HOW TO COMPLETE THIS TASK:
Reproduce the listing below word for word, with no pictures.

RECORDS SHOWN:

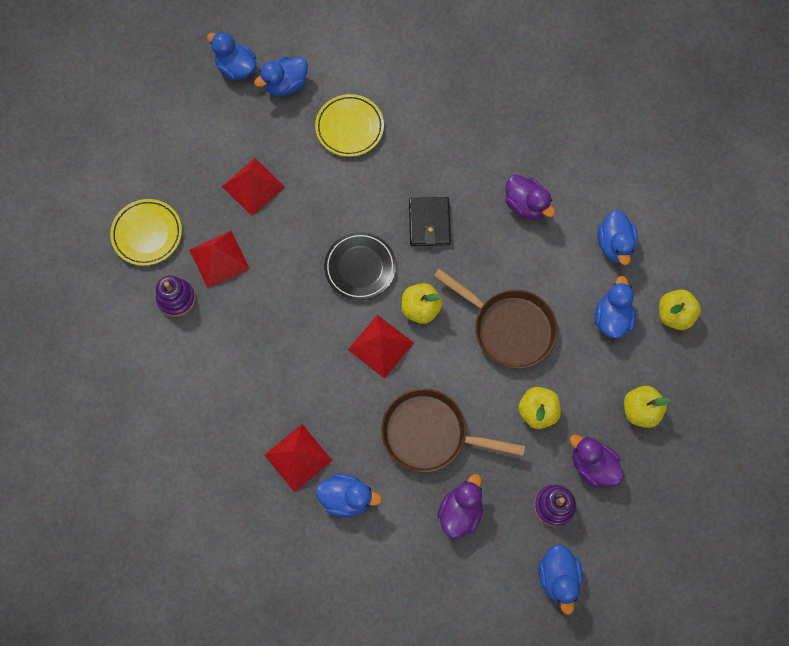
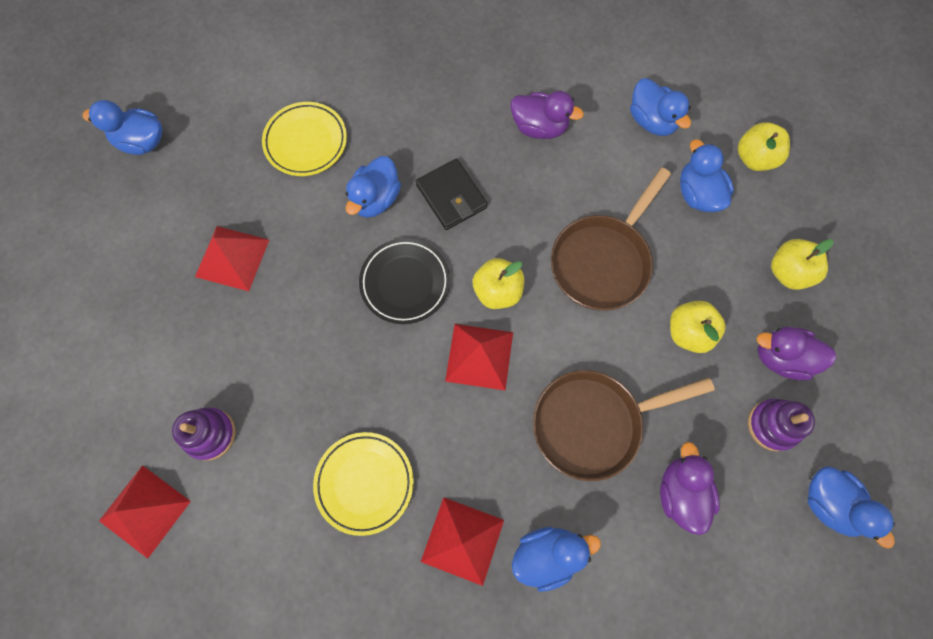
camera: 30 degrees left, 0 degrees up
yellow plate [110,199,182,266] -> yellow plate moved to [313,432,414,536]
red pyramid [189,231,250,288] -> red pyramid moved to [99,465,191,559]
blue duck [254,56,308,96] -> blue duck moved to [346,156,401,218]
brown pan [434,269,558,369] -> brown pan turned 120 degrees clockwise [551,167,671,310]

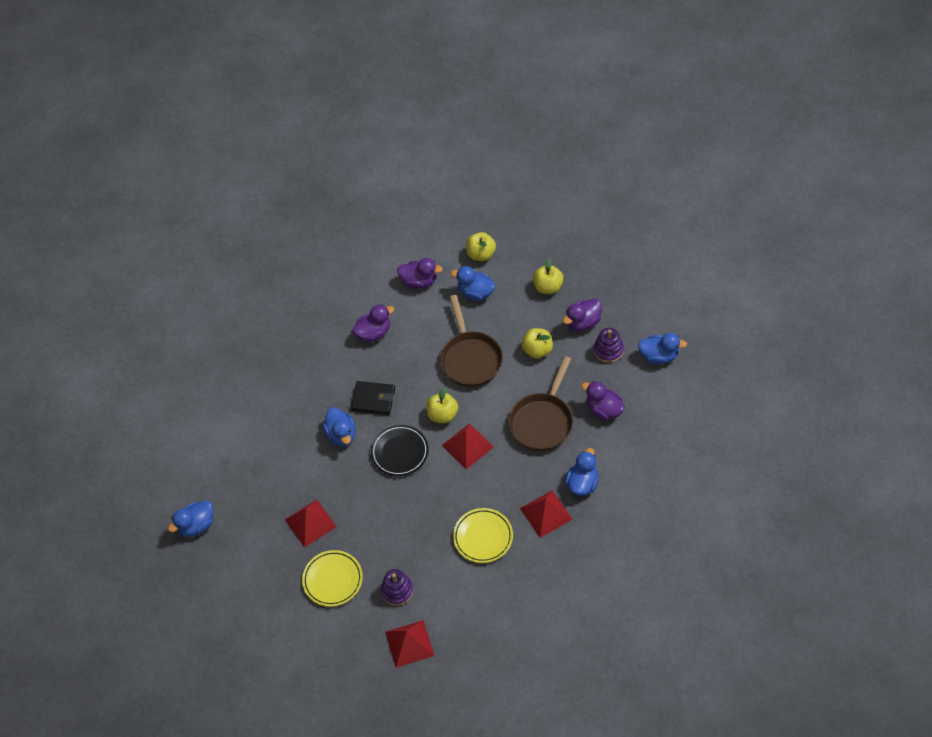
camera: 45 degrees left, 15 degrees down
yellow plate [262,102,347,176] -> yellow plate moved to [302,550,363,607]
blue duck [630,78,691,136] -> purple duck [397,258,443,289]

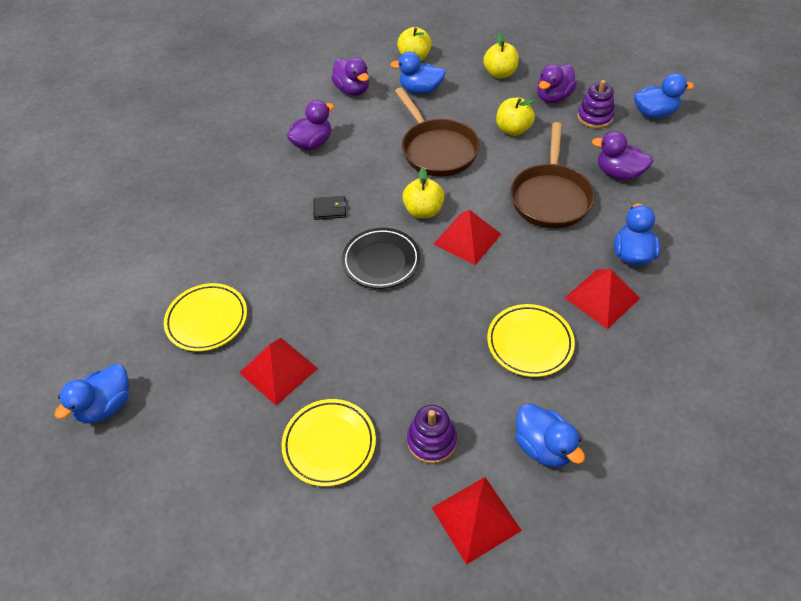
camera: 15 degrees left, 5 degrees down
blue duck [323,407,356,447] -> blue duck moved to [515,403,585,468]
black wallet [351,381,395,415] -> black wallet [314,196,346,220], size x0.62
purple duck [397,258,443,289] -> purple duck turned 60 degrees clockwise [331,57,369,96]
none -> yellow plate [164,283,247,352]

SOLUTION TO THIS EXERCISE:
camera: 30 degrees left, 0 degrees up
yellow plate [110,199,182,266] -> yellow plate moved to [313,432,414,536]
red pyramid [189,231,250,288] -> red pyramid moved to [99,465,191,559]
blue duck [254,56,308,96] -> blue duck moved to [346,156,401,218]
brown pan [434,269,558,369] -> brown pan turned 120 degrees clockwise [551,167,671,310]

camera: 45 degrees left, 15 degrees down
yellow plate [262,102,347,176] -> yellow plate moved to [302,550,363,607]
blue duck [630,78,691,136] -> purple duck [397,258,443,289]

camera: 15 degrees left, 5 degrees down
blue duck [323,407,356,447] -> blue duck moved to [515,403,585,468]
black wallet [351,381,395,415] -> black wallet [314,196,346,220], size x0.62
purple duck [397,258,443,289] -> purple duck turned 60 degrees clockwise [331,57,369,96]
none -> yellow plate [164,283,247,352]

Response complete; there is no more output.